_EXERCISE_
Below are records; count the lines that hold the string "size" and give only the count.

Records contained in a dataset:
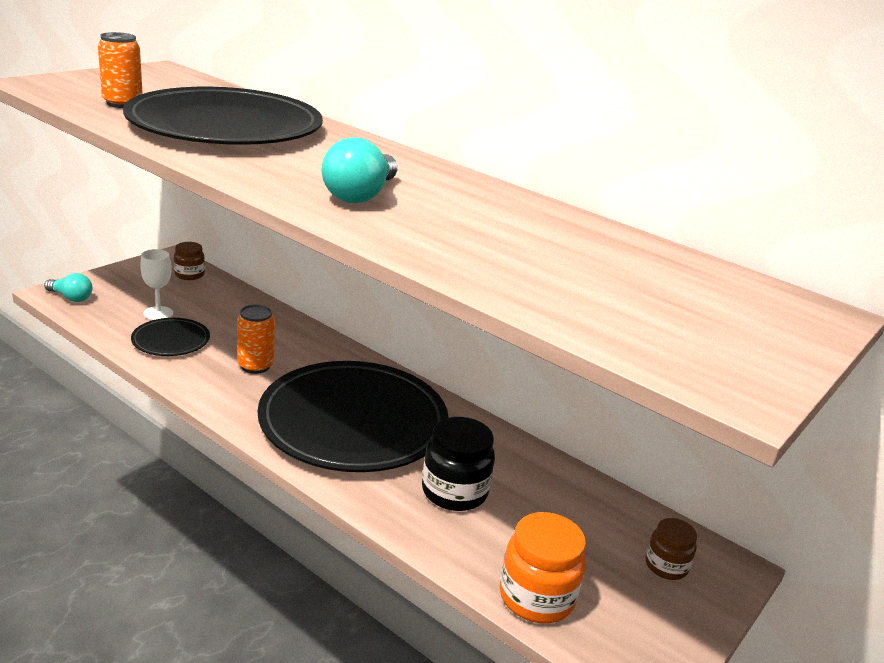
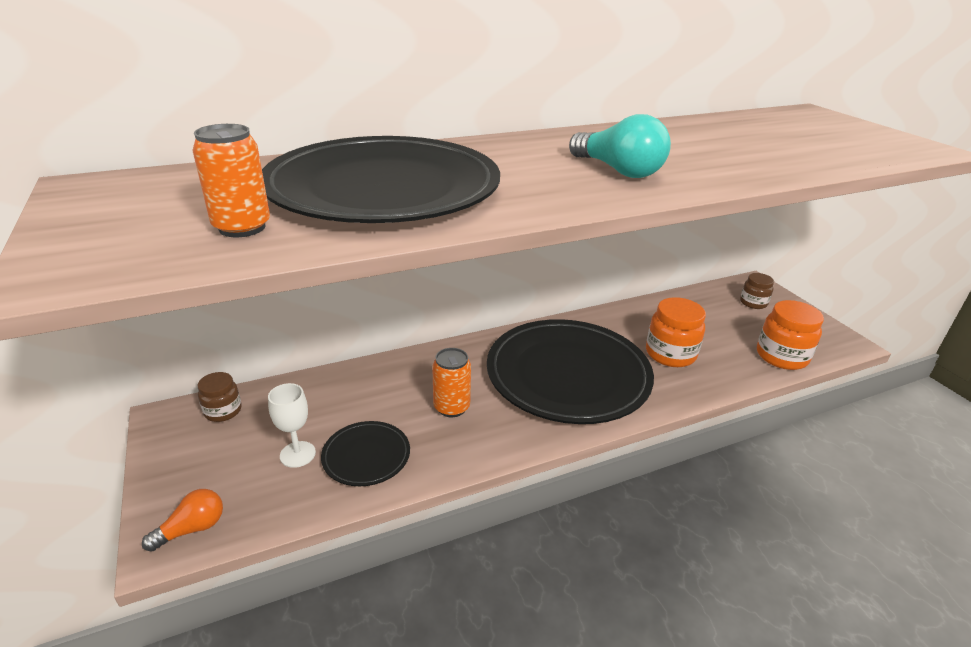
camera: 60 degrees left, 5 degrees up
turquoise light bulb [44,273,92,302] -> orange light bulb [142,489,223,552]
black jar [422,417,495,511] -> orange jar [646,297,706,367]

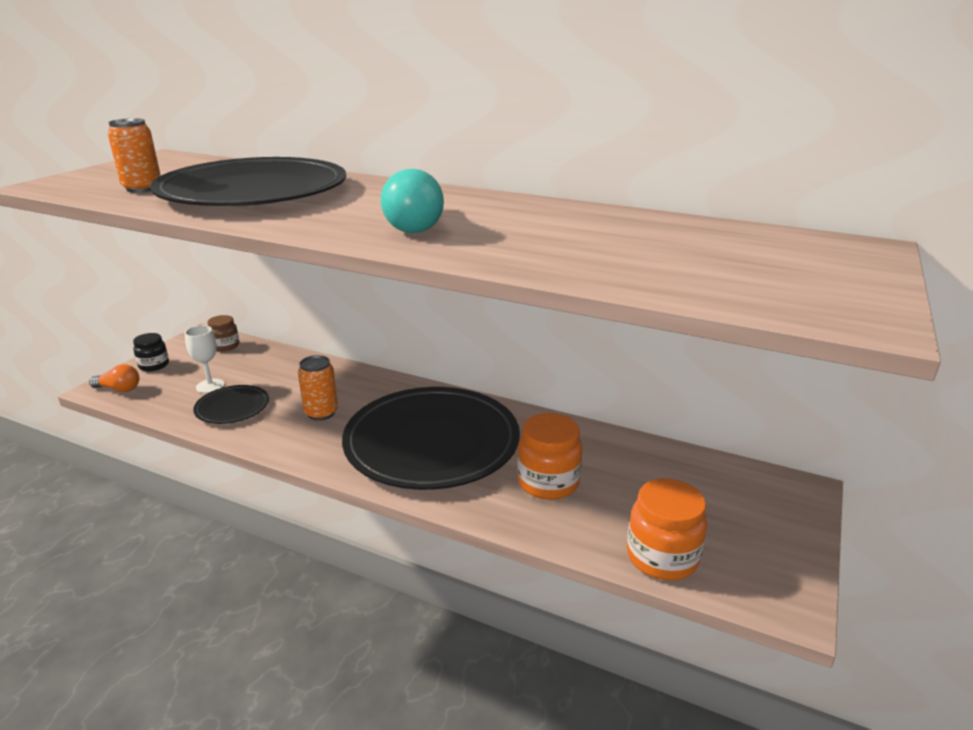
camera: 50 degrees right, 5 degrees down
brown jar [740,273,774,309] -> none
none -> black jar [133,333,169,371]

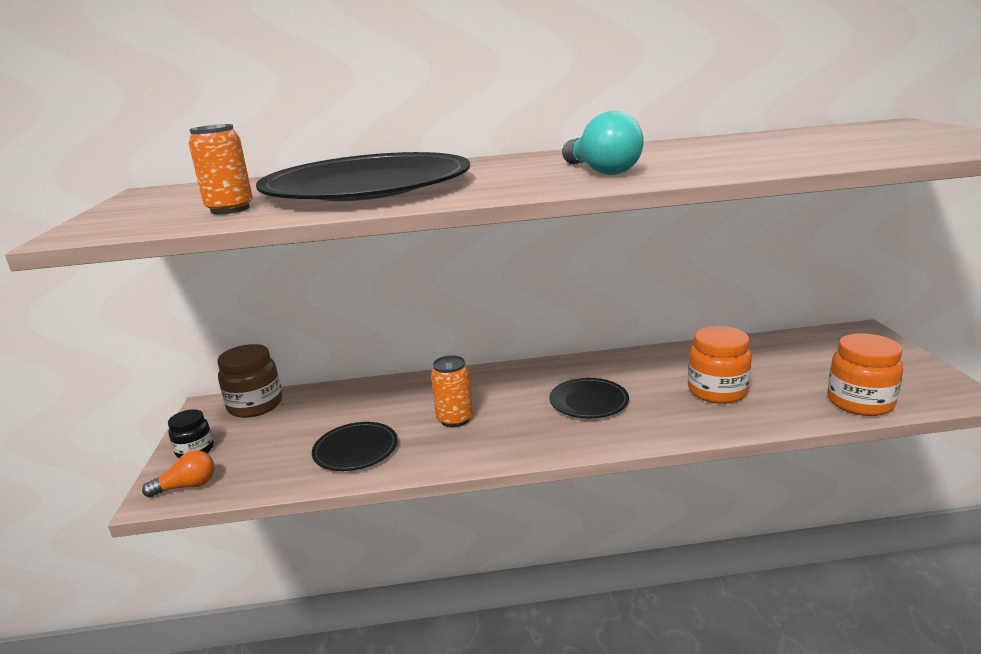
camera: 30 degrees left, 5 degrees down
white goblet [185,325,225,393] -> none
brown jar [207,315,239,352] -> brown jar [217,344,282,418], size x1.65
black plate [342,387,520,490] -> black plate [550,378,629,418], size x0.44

_WRITTEN ANSWER_
2